Task directions: Starting at the line containing "(452, 468) = (270, 333): blue" and ending at the line containing "(188, 325) = (410, 521): blue", transcribe the listing below exactly. Keep both end lines, skip the pictures, and copy nothing else.

Dataset:
★ ★ ★ ★ ★ ★ ★

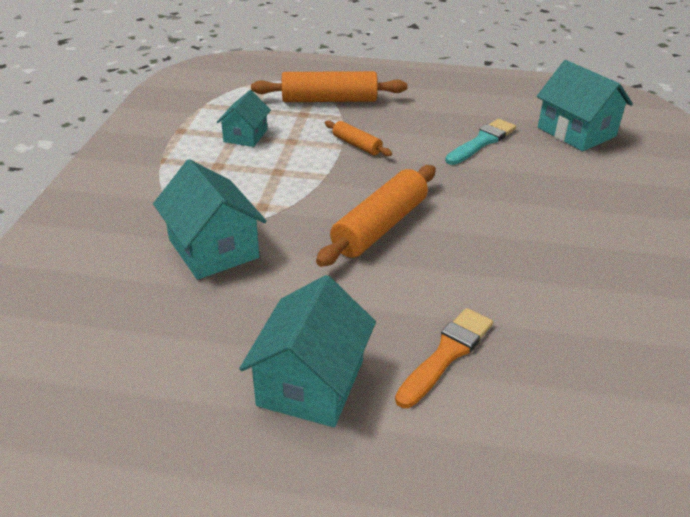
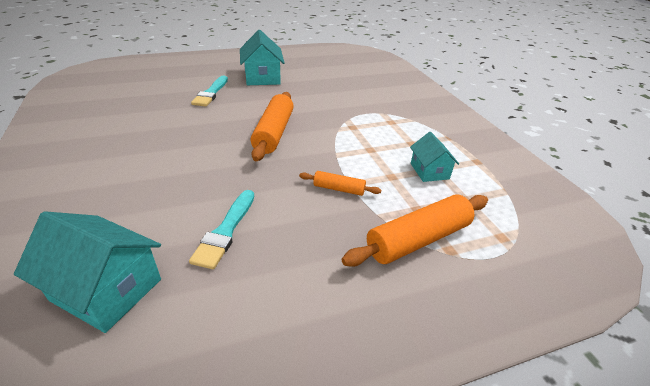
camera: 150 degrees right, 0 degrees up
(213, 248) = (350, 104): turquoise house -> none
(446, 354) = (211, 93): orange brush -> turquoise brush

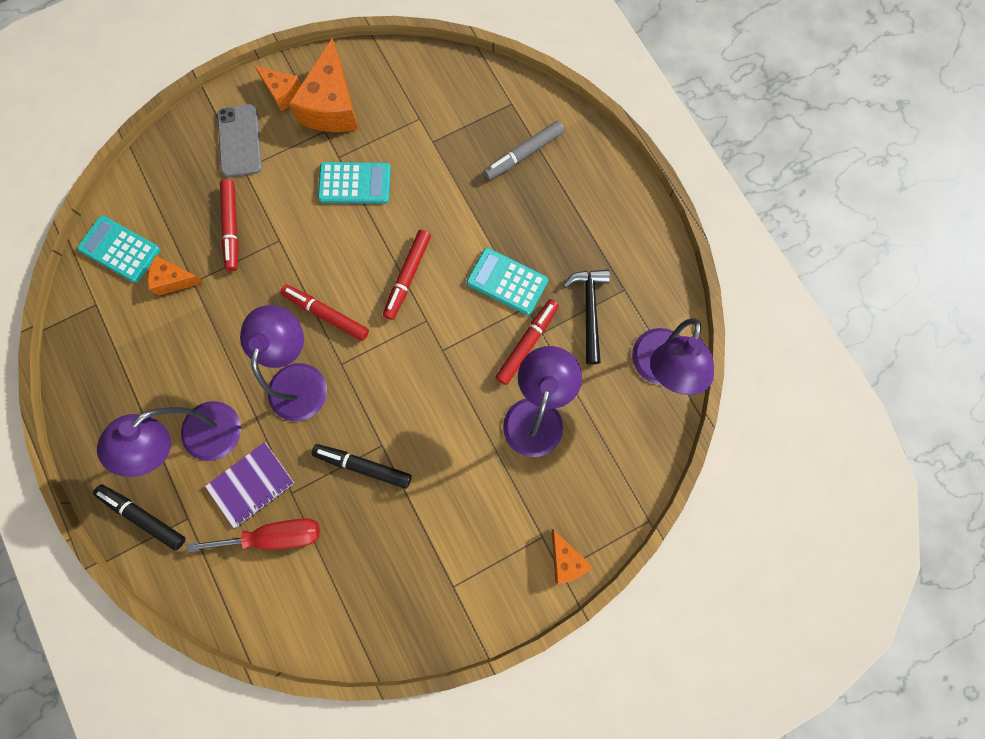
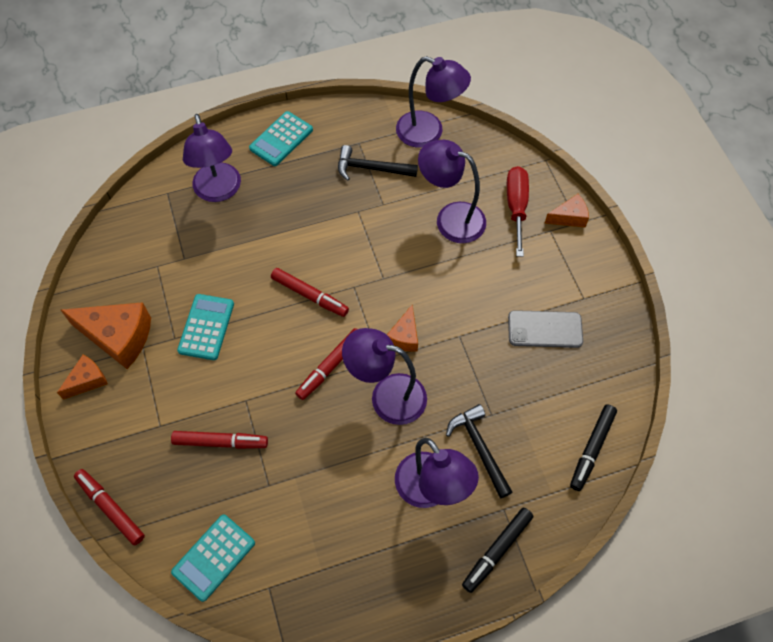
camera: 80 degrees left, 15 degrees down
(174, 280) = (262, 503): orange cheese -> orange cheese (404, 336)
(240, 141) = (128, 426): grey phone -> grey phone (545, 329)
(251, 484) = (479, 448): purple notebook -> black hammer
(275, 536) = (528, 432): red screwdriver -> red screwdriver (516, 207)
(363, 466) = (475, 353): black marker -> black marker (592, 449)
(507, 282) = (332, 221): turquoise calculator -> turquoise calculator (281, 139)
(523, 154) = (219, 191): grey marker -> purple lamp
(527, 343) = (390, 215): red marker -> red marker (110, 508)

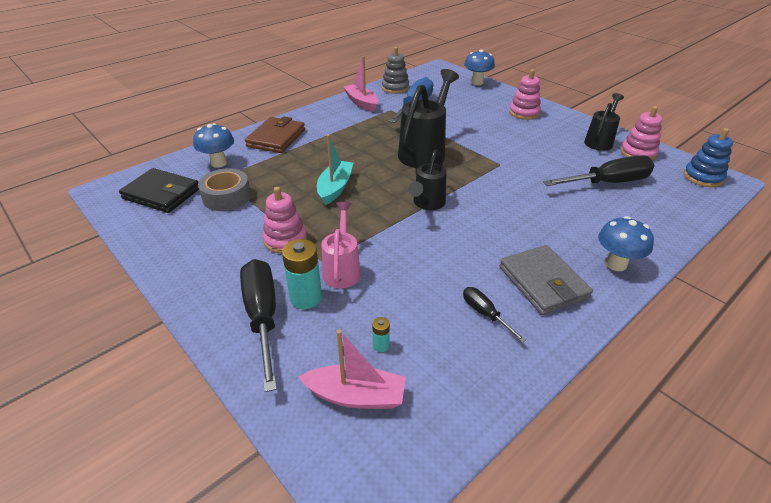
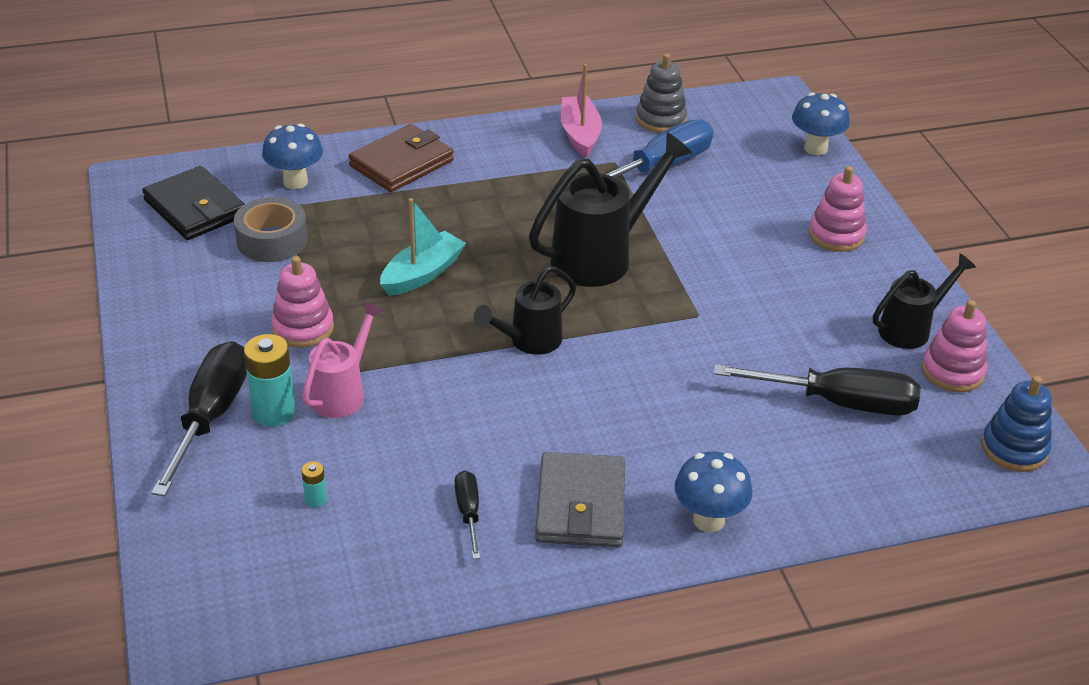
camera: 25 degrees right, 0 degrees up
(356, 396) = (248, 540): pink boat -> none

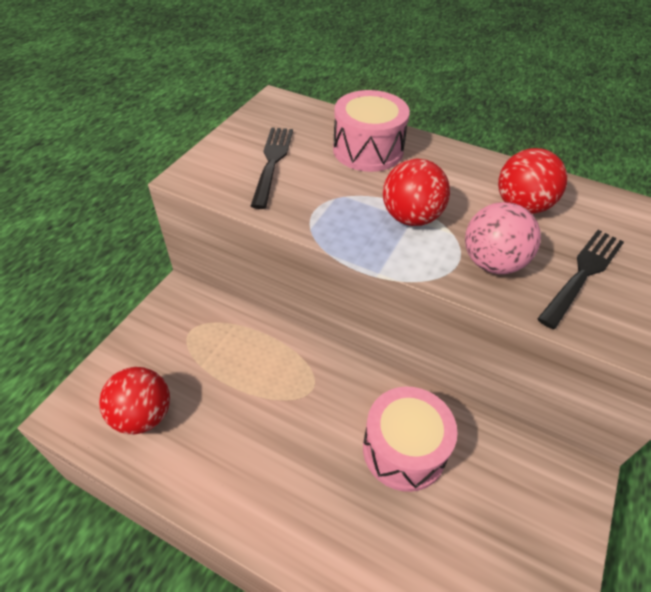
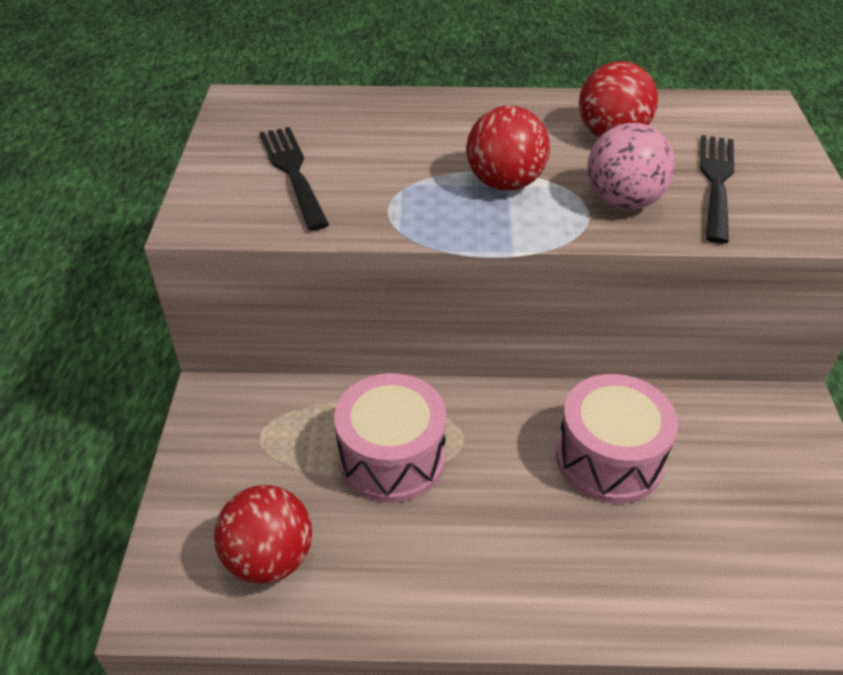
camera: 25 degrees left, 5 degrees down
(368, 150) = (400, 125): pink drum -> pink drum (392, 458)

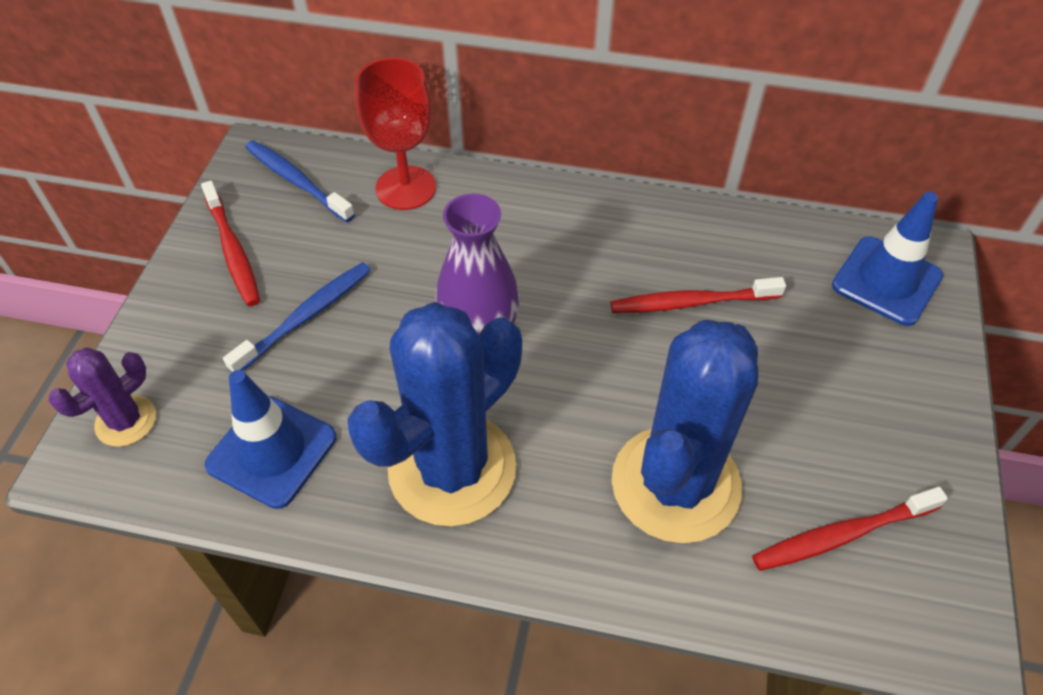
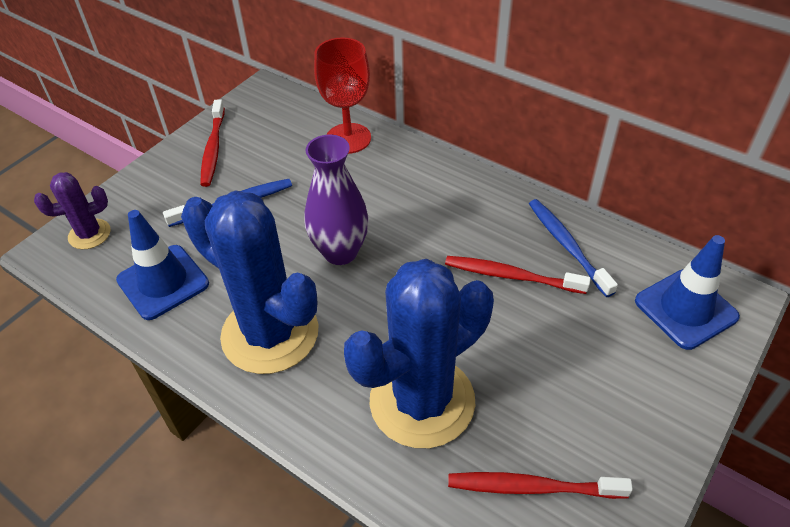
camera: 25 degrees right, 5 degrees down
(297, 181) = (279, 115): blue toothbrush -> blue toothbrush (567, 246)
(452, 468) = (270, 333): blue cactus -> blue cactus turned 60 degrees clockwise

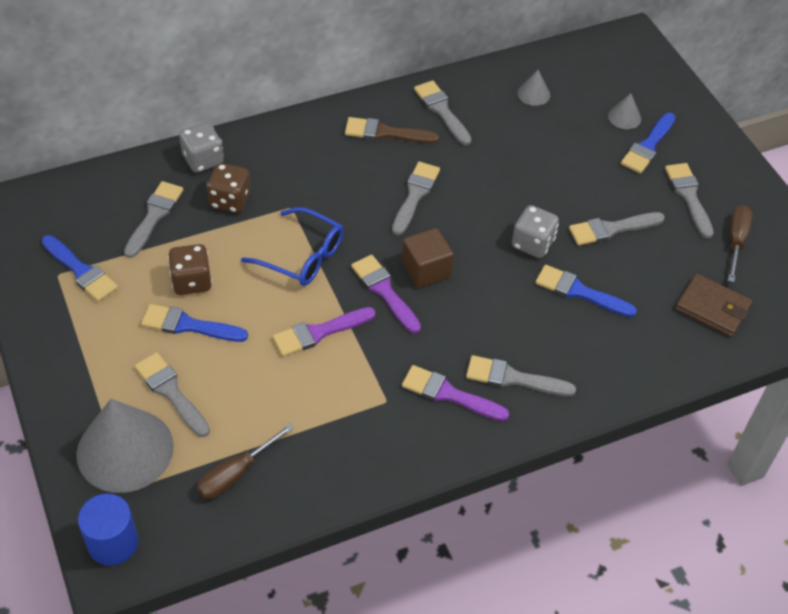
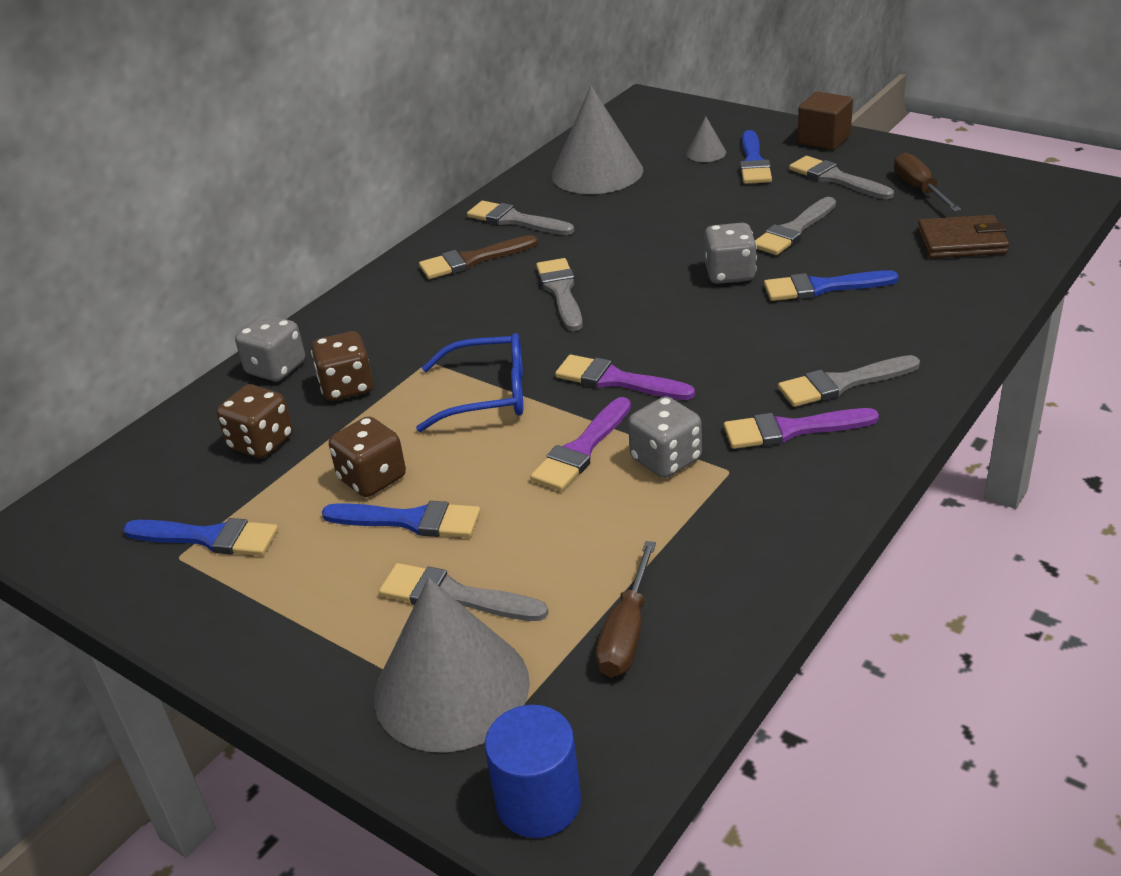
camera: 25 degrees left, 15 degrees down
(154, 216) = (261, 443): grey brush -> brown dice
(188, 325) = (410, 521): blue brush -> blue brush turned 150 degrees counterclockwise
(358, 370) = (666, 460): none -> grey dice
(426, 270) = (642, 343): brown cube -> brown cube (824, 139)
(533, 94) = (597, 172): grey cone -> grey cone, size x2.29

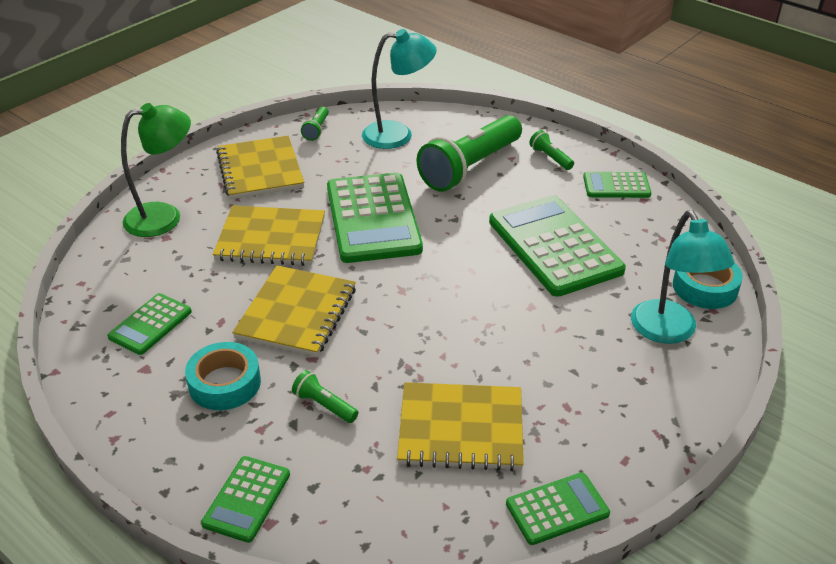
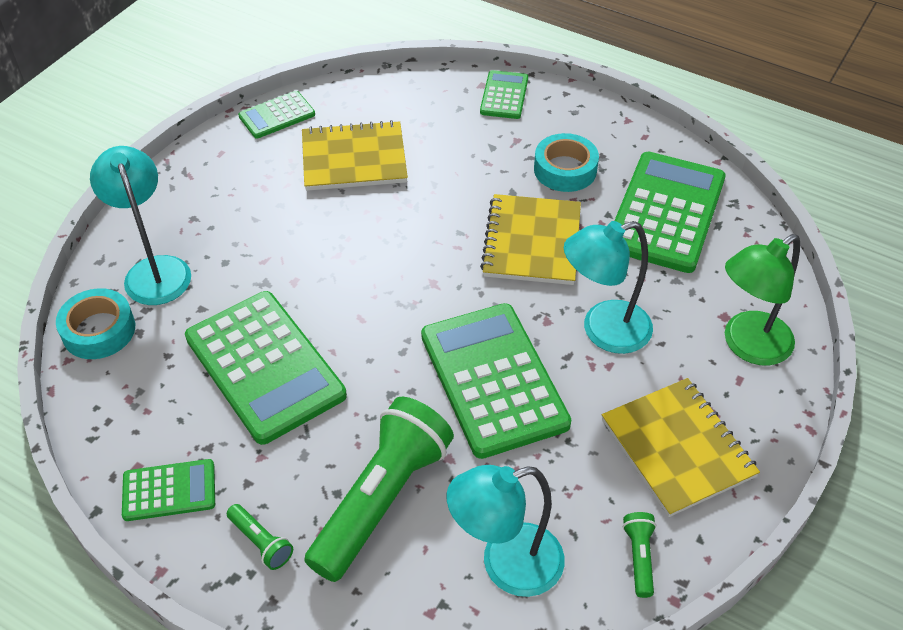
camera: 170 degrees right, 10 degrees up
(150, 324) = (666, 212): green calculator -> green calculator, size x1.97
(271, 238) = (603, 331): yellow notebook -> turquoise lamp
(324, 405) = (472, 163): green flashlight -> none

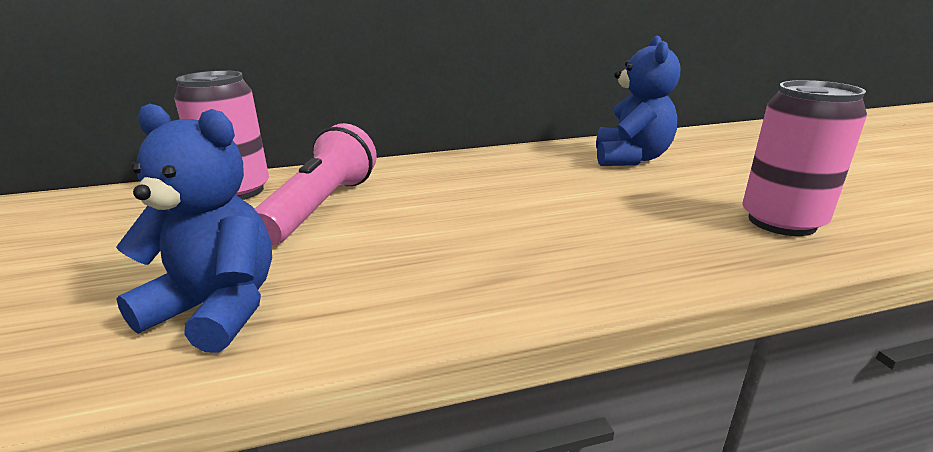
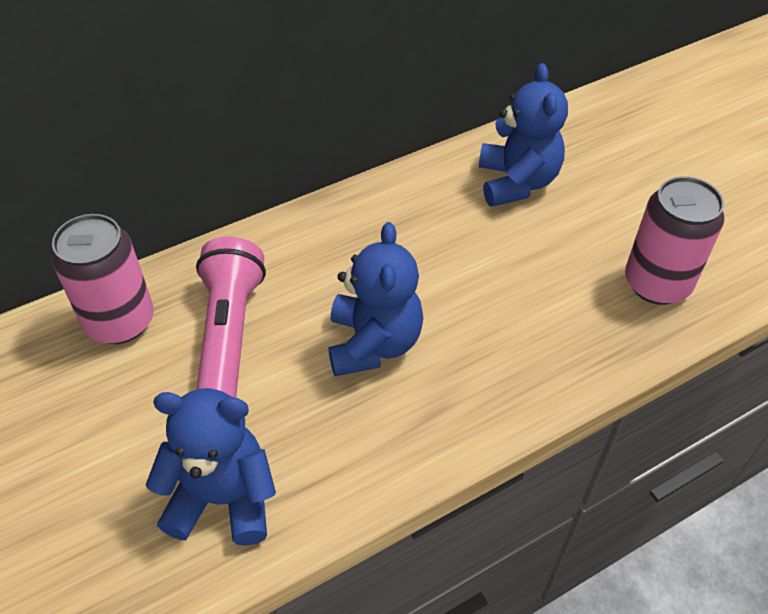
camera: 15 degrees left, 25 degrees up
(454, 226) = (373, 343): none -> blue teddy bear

★ ★ ★ ★ ★ ★ ★

Written answer:
(452, 468) = (270, 333): blue cactus -> blue cactus turned 60 degrees clockwise

camera: 25 degrees left, 15 degrees down
(154, 216) = (261, 443): grey brush -> brown dice
(188, 325) = (410, 521): blue brush -> blue brush turned 150 degrees counterclockwise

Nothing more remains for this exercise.